- What the task asks -
Look below for the line with "SCALE2 pin DT: SDA -> MI", then give it again exactly, along with every line that comes after it, the final line included.

- Records to process -
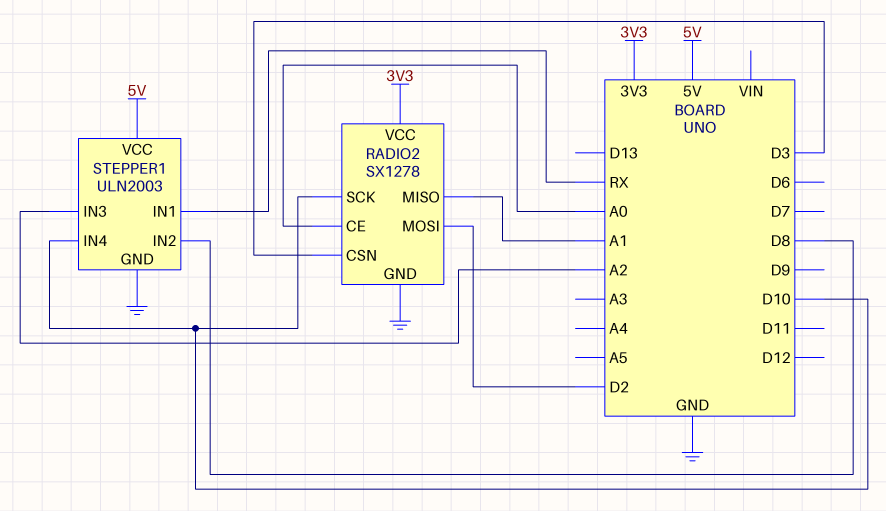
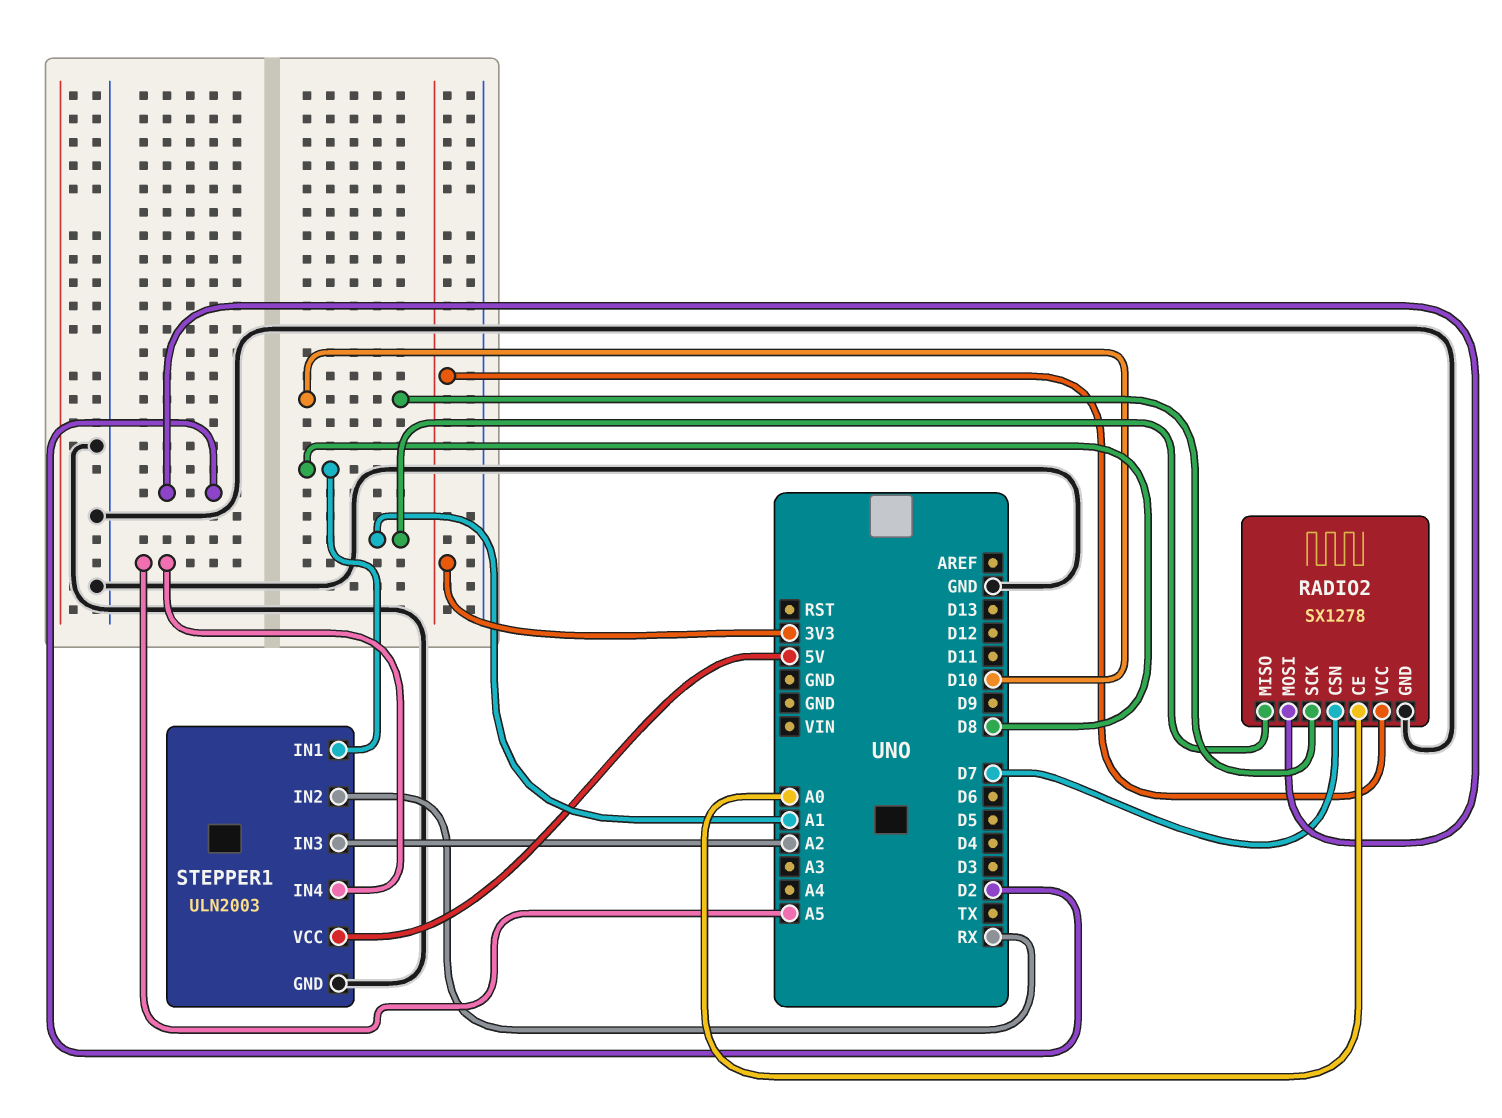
RADIO2 pin CSN: D3 -> D7
STEPPER1 pin IN1: RX -> D8
STEPPER1 pin IN2: D8 -> RX
STEPPER1 pin IN4: D10 -> A5

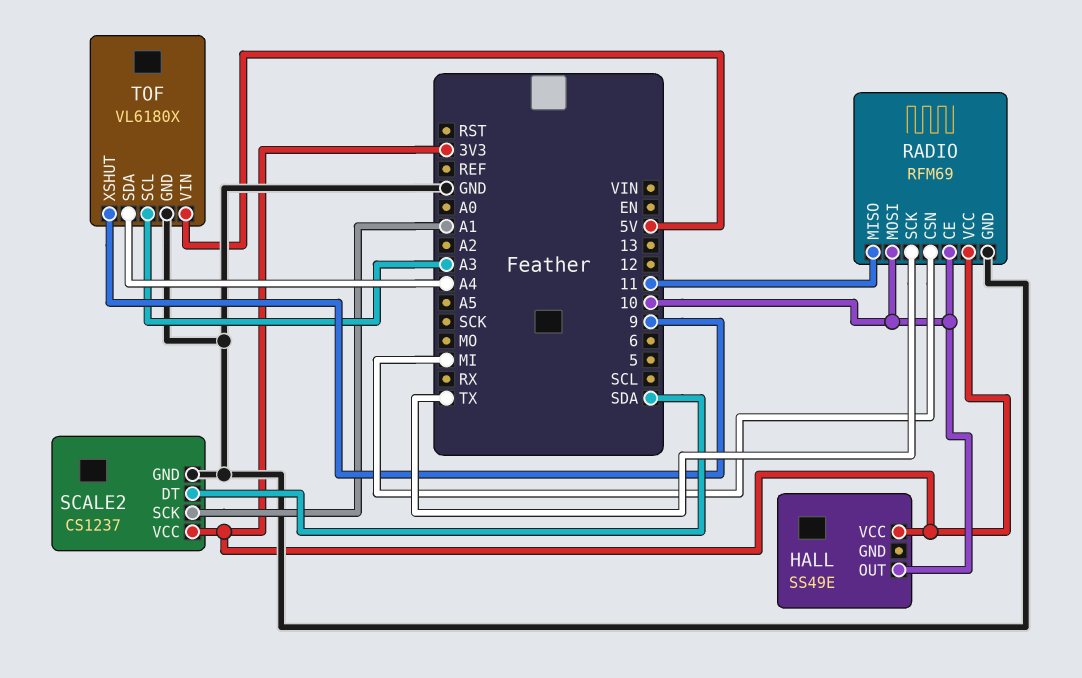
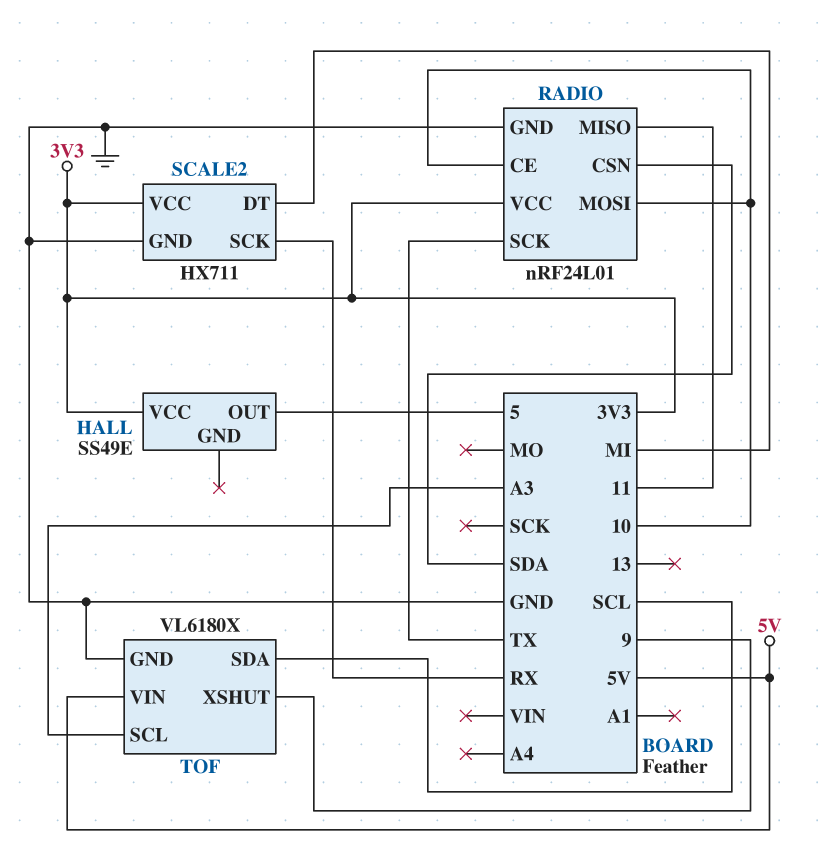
HALL pin OUT: 10 -> 5
RADIO: RFM69 -> nRF24L01
RADIO pin CSN: MI -> SDA
SCALE2: CS1237 -> HX711
SCALE2 pin DT: SDA -> MI
SCALE2 pin SCK: A1 -> RX
TOF pin SDA: A4 -> SCL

- Exercise result -
SCALE2 pin DT: SDA -> MI
SCALE2 pin SCK: A1 -> RX
TOF pin SDA: A4 -> SCL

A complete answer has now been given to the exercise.